THE PROBLEM
Extract from the data below each line that contains the string "kern".
□ □ □ □
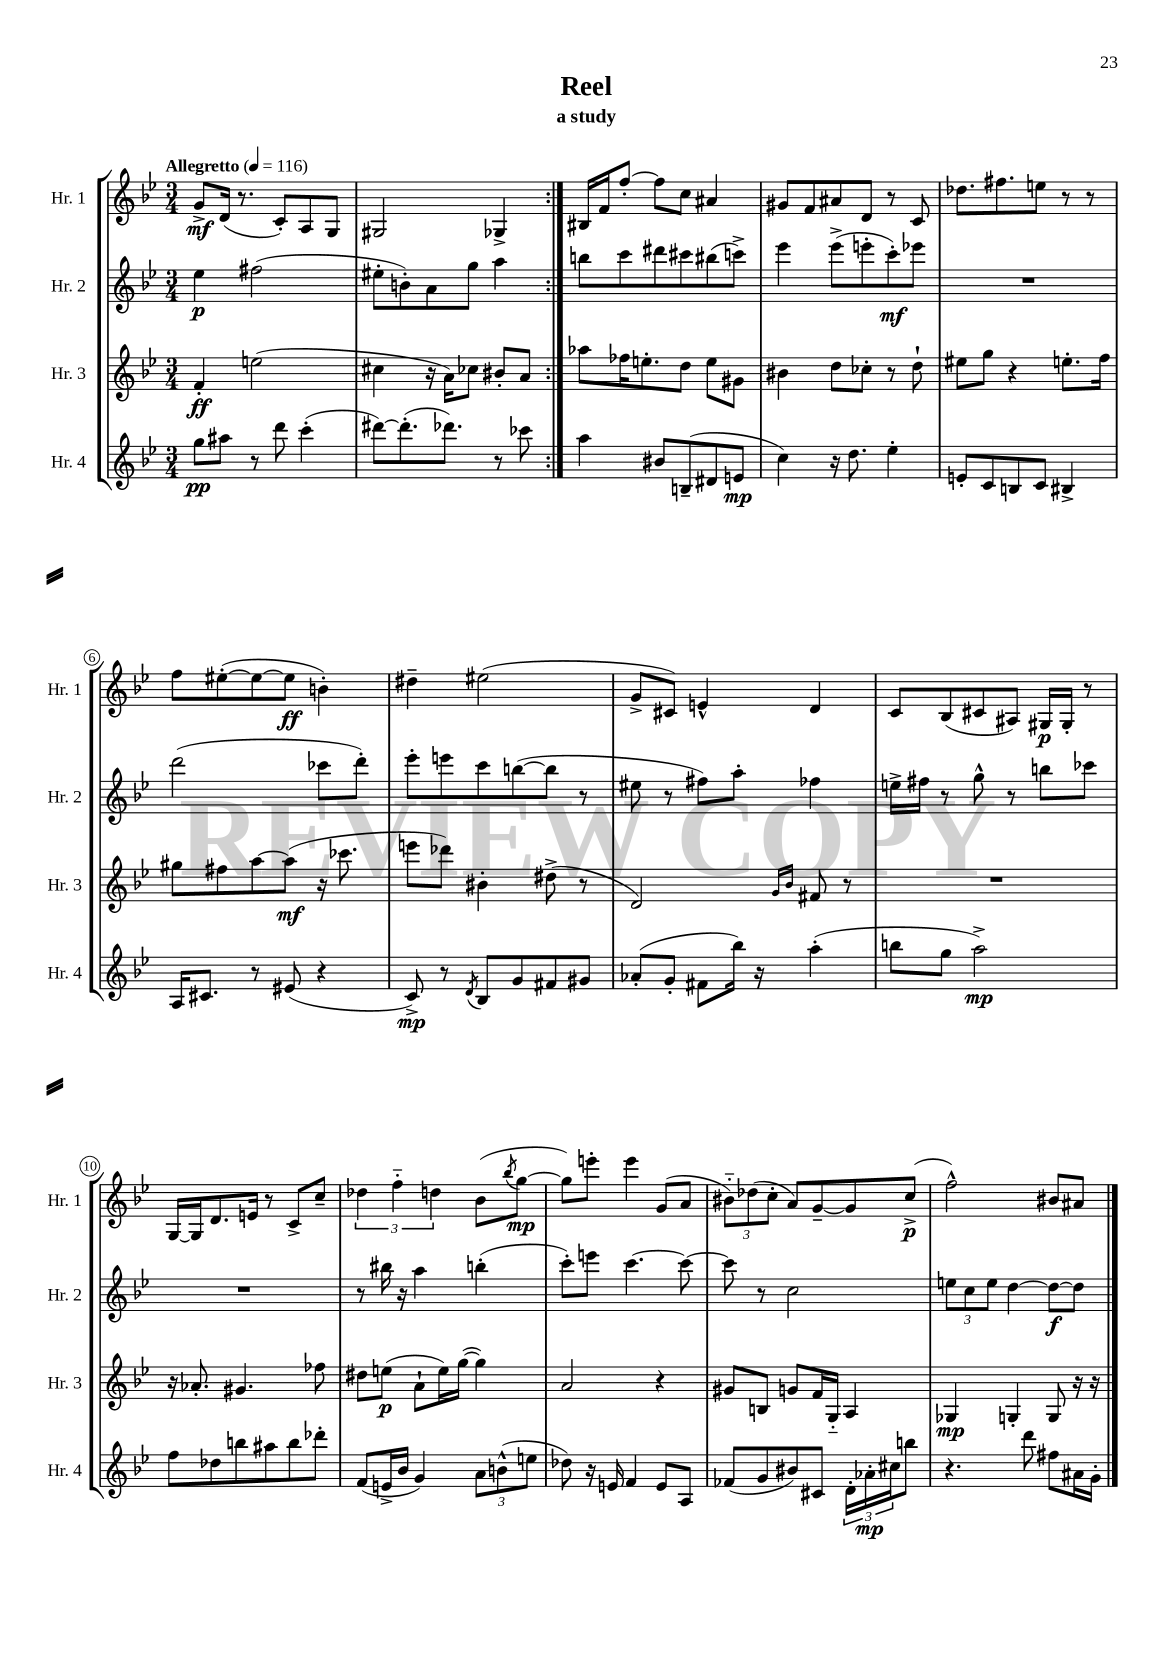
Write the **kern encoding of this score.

**kern	**dynam	**kern	**dynam	**kern	**dynam	**kern	**dynam
*part4	*part4	*part3	*part3	*part2	*part2	*part1	*part1
*staff4	*staff4	*staff3	*staff3	*staff2	*staff2	*staff1	*staff1
*I"Hr. 4	*	*I"Hr. 3	*	*I"Hr. 2	*	*I"Hr. 1	*
*I'Hr. 4	*	*I'Hr. 3	*	*I'Hr. 2	*	*I'Hr. 1	*
*clefG2	*	*clefG2	*	*clefG2	*	*clefG2	*
*k[b-e-]	*	*k[b-e-]	*	*k[b-e-]	*	*k[b-e-]	*
*M3/4	*	*M3/4	*	*M3/4	*	*M3/4	*
*MM116	*	*MM116	*	*MM116	*	*MM116	*
=1	=1	=1	=1	=1	=1	=1	=1
!	!	!	!	!	!	!LO:TX:a:B:t=Allegretto	!
8gg\L	pp	4f'/	ff	4ee-\	p	8g^/L	mf
8aa#X\J	.	.	.	.	.	(16d/Jk	.
.	.	.	.	.	.	8.r	.
8r	.	(2een\	.	(2ff#X\	.	.	.
8ddd\	.	.	.	.	.	8c'/L)	.
(4ccc'\	.	.	.	.	.	8A/	.
.	.	.	.	.	.	8G/J	.
=2	=2	=2	=2	=2	=2	=2	=2
[8ddd#X\L)	.	4cc#X\	.	8ee#X'\L	.	2G#X/	.
(8.ddd#'\]	.	.	.	8bn'\)	.	.	.
.	.	16r	.	8a\	.	.	.
8.ddd-X\J)	.	16a\KL)	.	.	.	.	.
.	.	8cc-X\J	.	8gg\J	.	.	.
8r	.	8b#X'/L	.	4aa\	.	4G-X^/	.
8ccc-X\	.	8a/J	.	.	.	.	.
=3:|!	=3:|!	=3:|!	=3:|!	=3:|!	=3:|!	=3:|!	=3:|!
4aa\	.	8aa-X\L	.	8bbn\L	.	16B#X/LL	.
.	.	.	.	.	.	16f/J	.
.	.	16ff-X\K	.	8ccc\	.	[8ff'/J	.
.	.	8.een'\	.	.	.	.	.
8b#X/L	.	.	.	8ddd#X\	.	8ff\L]	.
(8Bn~/	.	8dd\J	.	8ccc#X\	.	8cc\J	.
8d#X/	.	8ee\L	.	(8bb#X\	.	4a#X/	.
8en/J	mp	8g#X\J	.	8cccn^\J)	.	.	.
=4	=4	=4	=4	=4	=4	=4	=4
4cc\)	.	4b#X\	.	4eee-\	.	8g#X/L	.
.	.	.	.	.	.	8f/	.
16r	.	8dd\L	.	(8eee-^\L	.	8a#X/	.
8.dd\	.	.	.	.	.	.	.
.	.	8cc-X'\J	.	8eeen'\	.	8d/J	.
4ee-'\	.	8r	.	8ccc'\)	mf	8r	.
.	.	8dd`\	.	8eee-X\J	.	8c/	.
=5	=5	=5	=5	=5	=5	=5	=5
8en'/L	.	8ee#X\L	.	2.r	.	8.dd-X\L	.
8c/	.	8gg\J	.	.	.	.	.
.	.	.	.	.	.	8.ff#X\	.
8Bn/	.	4r	.	.	.	.	.
8c/J	.	.	.	.	.	8een\J	.
4B#X^/	.	8.een'\L	.	.	.	8r	.
.	.	.	.	.	.	8r	.
.	.	16ff\Jk	.	.	.	.	.
!!LO:LB:g=z
=6	=6	=6	=6	=6	=6	=6	=6
16A/KL	.	8gg#X\L	.	(2ddd\	.	8ff\L	.
8.c#X/J	.	.	.	.	.	.	.
.	.	8ff#X\	.	.	.	([8ee#X'\	.
8r	.	[8aa\	.	.	.	8ee#\_	.
(8e#X/	.	(8aa\J]	mf	.	.	8ee#\J]	ff
4r	.	16r	.	8ccc-X\L	.	4bn'\)	.
.	.	8.ccc-X\	.	.	.	.	.
.	.	.	.	8ddd'\J)	.	.	.
=7	=7	=7	=7	=7	=7	=7	=7
8c^/)	mp	8eeen\L	.	8eee-'\L	.	4dd#X~\	.
8r	.	8ddd-X\J)	.	8eeen\	.	.	.
8qd/	.	.	.	.	.	.	.
8B-/L	.	4b#X'\	.	8ccc\	.	(2ee#X\	.
8g/	.	.	.	([8bbn\	.	.	.
8f#X/	.	(8dd#X^\	.	8bb\J]	.	.	.
8g#X/J	.	8r	.	8r	.	.	.
=8	=8	=8	=8	=8	=8	=8	=8
(8a-X'/L	.	2d/)	.	8ee#X\	.	8g^/L	.
8g'/J	.	.	.	8r	.	8c#X/J)	.
8f#X\L	.	.	.	8ff#X\L)	.	4en^^/	.
16bb-\Jk)	.	.	.	8aa'\J	.	.	.
16r	.	.	.	.	.	.	.
.	.	16qqg/LL	.	.	.	.	.
.	.	16qqb-/JJ	.	.	.	.	.
(4aa'\	.	8f#X/	.	4ff-X\	.	4d/	.
.	.	8r	.	.	.	.	.
=9	=9	=9	=9	=9	=9	=9	=9
8bbn\L	.	2.r	.	16een^\LL	.	8c/L	.
.	.	.	.	16ff#X\JJ	.	.	.
8gg\J	.	.	.	8r	.	(8B-/	.
2aa^\)	mp	.	.	8gg^^\	.	8c#X/	.
.	.	.	.	8r	.	8A#X/J)	.
.	.	.	.	8bbn\L	.	16G#X/LL	p
.	.	.	.	.	.	16G#'/JJ	.
.	.	.	.	8ccc-X\J	.	8r	.
!!LO:LB:g=z
=10	=10	=10	=10	=10	=10	=10	=10
8ff\L	.	16r	.	2.r	.	[16G/LL	.
.	.	8.a-X'/	.	.	.	16G/J]	.
8dd-X\	.	.	.	.	.	8.d/	.
8bbn\	.	4.g#X/	.	.	.	.	.
.	.	.	.	.	.	16en/Jk	.
8aa#X\	.	.	.	.	.	8r	.
8bb\	.	.	.	.	.	8c^/L	.
8ddd-X'\J	.	8ff-X\	.	.	.	8cc~/J	.
=11	=11	=11	=11	=11	=11	=11	=11
(8f/L	.	8dd#X\L	.	8r	.	6dd-X\	.
16en^/L	.	(8een\J	p	16bb#X\	.	.	.
.	.	.	.	.	.	6ff\	.
16b-/JJ	.	.	.	16r	.	.	.
4g/)	.	8a`\L	.	4aa\	.	.	.
.	.	.	.	.	.	6ddn\	.
.	.	16ee\L)	.	.	.	.	.
.	.	([16gg\JJ	.	.	.	.	.
12a\L	.	4gg\])	.	(4bbn'\	.	(8b-\L	.
(12bn^^\	.	.	.	.	.	.	.
.	.	.	.	.	.	8qbb-/	.
.	.	.	.	.	.	[8gg\J	mp
12een\J	.	.	.	.	.	.	.
=12	=12	=12	=12	=12	=12	=12	=12
8dd-X\)	.	2a/	.	8ccc'\L)	.	8gg\L])	.
16r	.	.	.	8eeen\J	.	8eeen'\J	.
16en/	.	.	.	.	.	.	.
4f/	.	.	.	[4.ccc\	.	4eee\	.
8e/L	.	4r	.	.	.	(8g/L	.
8A/J	.	.	.	8ccc\_	.	8a/J	.
=13	=13	=13	=13	=13	=13	=13	=13
(8f-X/L	.	8g#X/L	.	8ccc\]	.	12b#X\L)	.
.	.	.	.	.	.	(12dd-X\	.
8g/	.	8Bn/J	.	8r	.	.	.
.	.	.	.	.	.	12cc'\J	.
8b#X/)	.	8gn/L	.	2cc\	.	8a/L)	.
8c#X/J	.	16f/L	.	.	.	[8g~/	.
.	.	16G/JJ	.	.	.	.	.
24d'\LL	.	4A/	.	.	.	8g/]	.
24a-X'\	mp	.	.	.	.	.	.
24cc#X\J	.	.	.	.	.	.	.
8bbn\J	.	.	.	.	.	(8cc^/J	p
=14	=14	=14	=14	=14	=14	=14	=14
4.r	.	4G-X/	mp	12een\L	.	2ff^^\)	.
.	.	.	.	12cc\	.	.	.
.	.	.	.	12ee\J	.	.	.
.	.	4Gn'/	.	[4dd\	.	.	.
8ddd\	.	.	.	.	.	.	.
8ff#X\L	.	8G/	.	8dd\L_	f	8b#X/L	.
16a#X\L	.	16r	.	8dd\J]	.	8a#X/J	.
16g'\JJ	.	16r	.	.	.	.	.
==	==	==	==	==	==	==	==
*-	*-	*-	*-	*-	*-	*-	*-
□ □ □ □
PROBLEM SOLUTION
Write the **kern encoding of this score.
**kern	**dynam	**kern	**dynam	**kern	**dynam	**kern	**dynam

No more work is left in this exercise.